- [Directions]:
Without the pictures, give the records again exactly as they appear.
****************************************
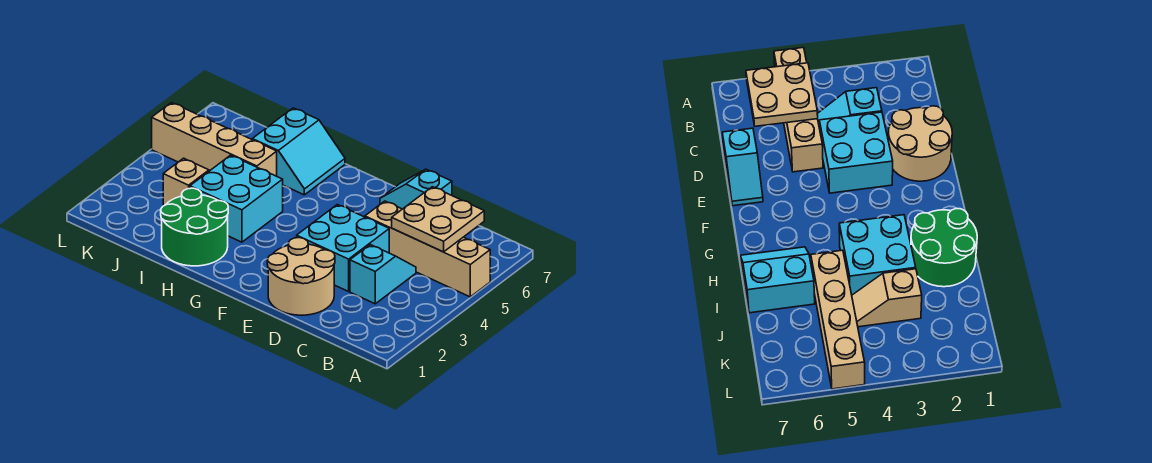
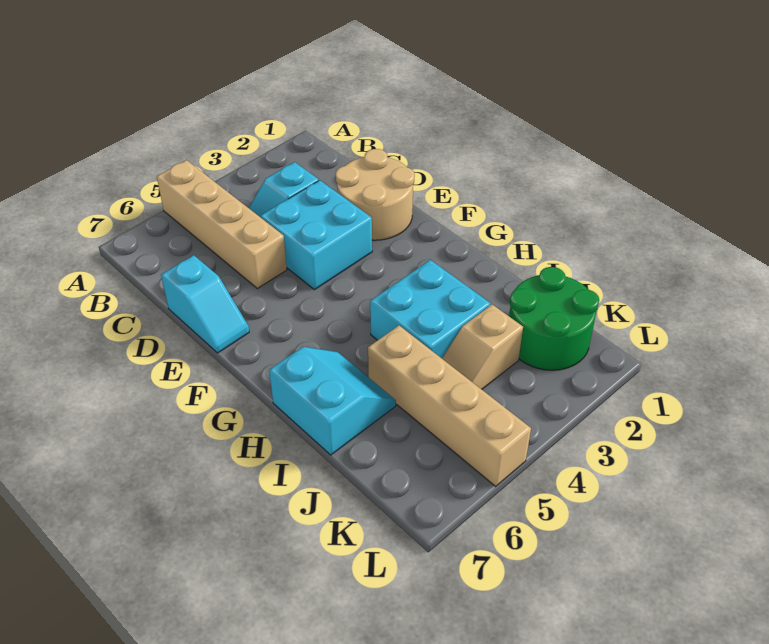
tan plate B5:C6 level 2 -> none
green round brick H1:I2 level 1 -> green round brick J1:K2 level 1
cyan slope H6:I7 level 1 top I -> cyan slope H6:I7 level 1 top 7

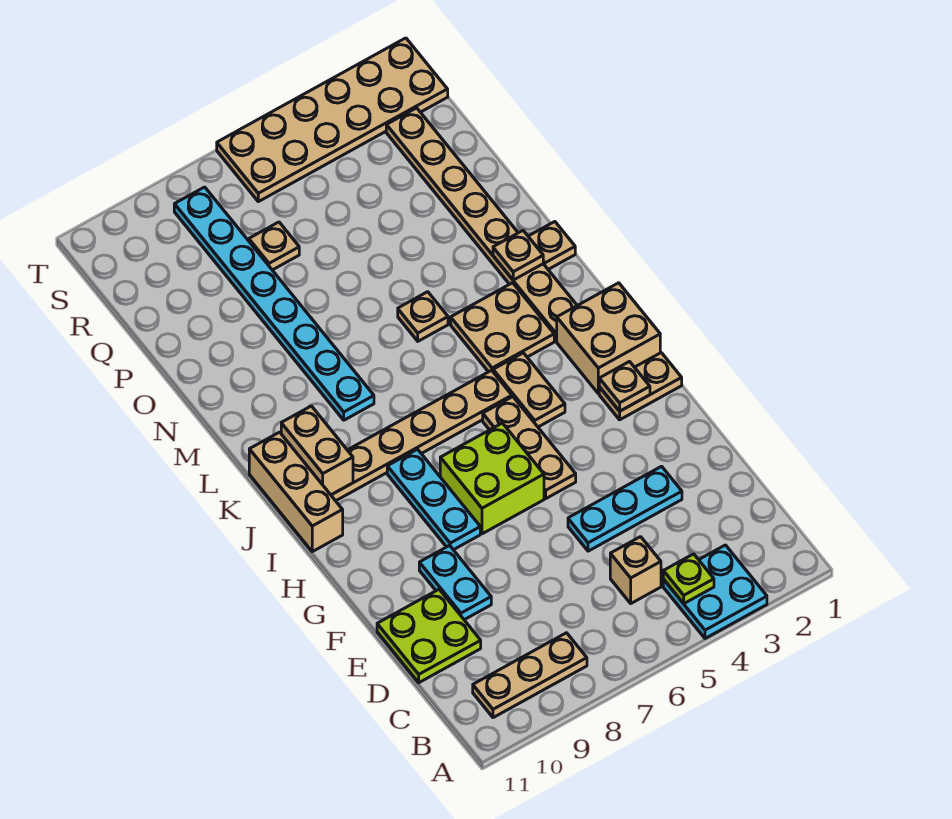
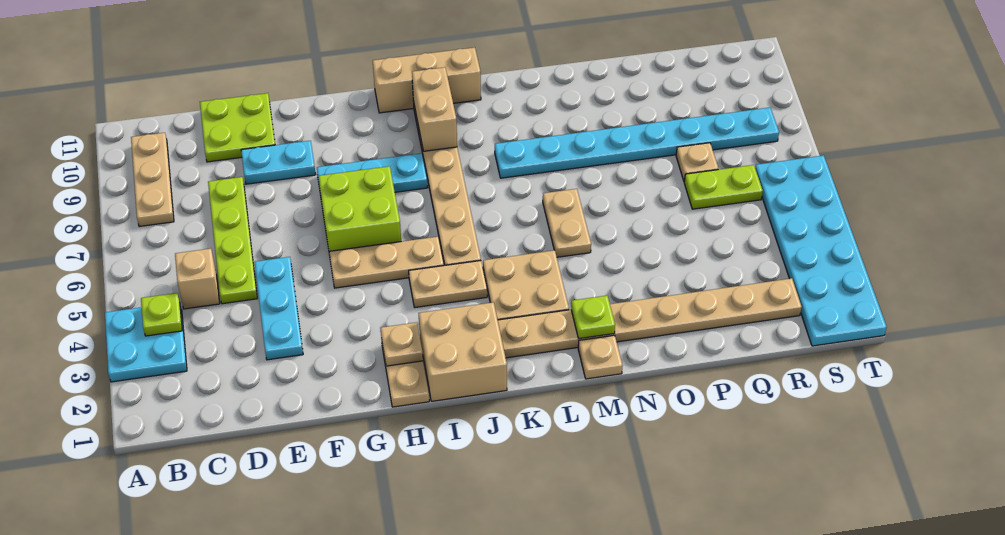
none -> lime plate D5:D8 level 1
tan brick J10:K10 level 2 -> tan brick J9:J10 level 2
tan plate M2 level 2 -> lime plate M2 level 2
tan plate M5 level 1 -> tan plate M5:M6 level 1
none -> lime plate Q6:R6 level 1
tan plate S1:T6 level 1 -> cyan plate S1:T6 level 1

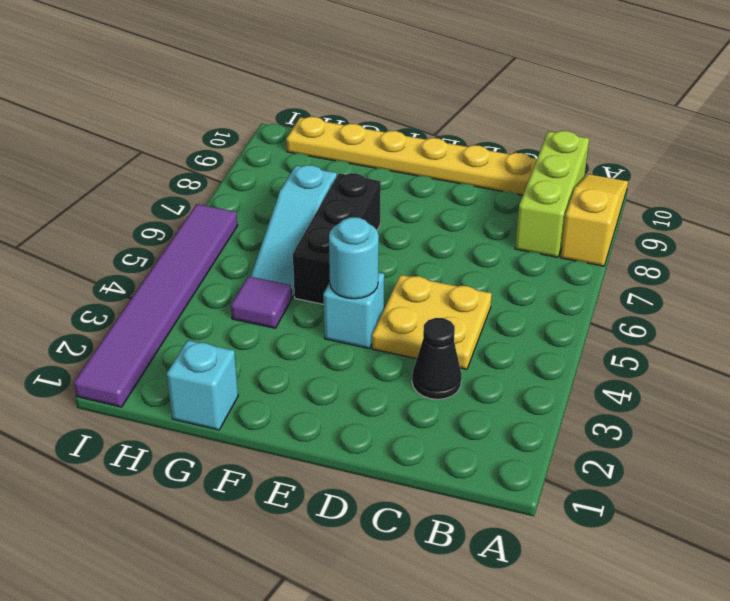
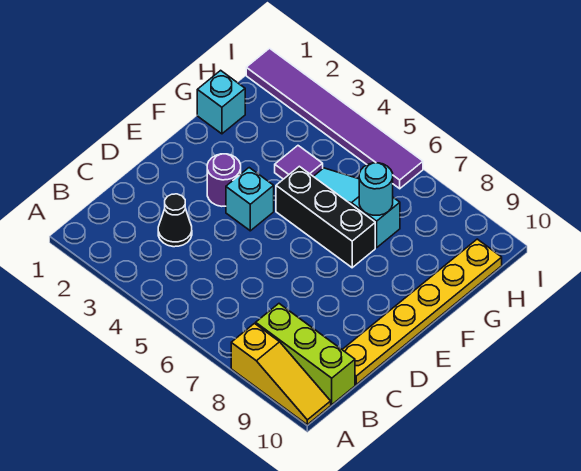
yellow plate C4:D5 level 1 -> none
none -> purple round brick E3 level 1
cyan round brick E4 level 2 -> cyan round brick G7 level 2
****************************************
- [Exercise output]:
tan plate B5:C6 level 2 -> none
green round brick H1:I2 level 1 -> green round brick J1:K2 level 1
cyan slope H6:I7 level 1 top I -> cyan slope H6:I7 level 1 top 7

none -> lime plate D5:D8 level 1
tan brick J10:K10 level 2 -> tan brick J9:J10 level 2
tan plate M2 level 2 -> lime plate M2 level 2
tan plate M5 level 1 -> tan plate M5:M6 level 1
none -> lime plate Q6:R6 level 1
tan plate S1:T6 level 1 -> cyan plate S1:T6 level 1

yellow plate C4:D5 level 1 -> none
none -> purple round brick E3 level 1
cyan round brick E4 level 2 -> cyan round brick G7 level 2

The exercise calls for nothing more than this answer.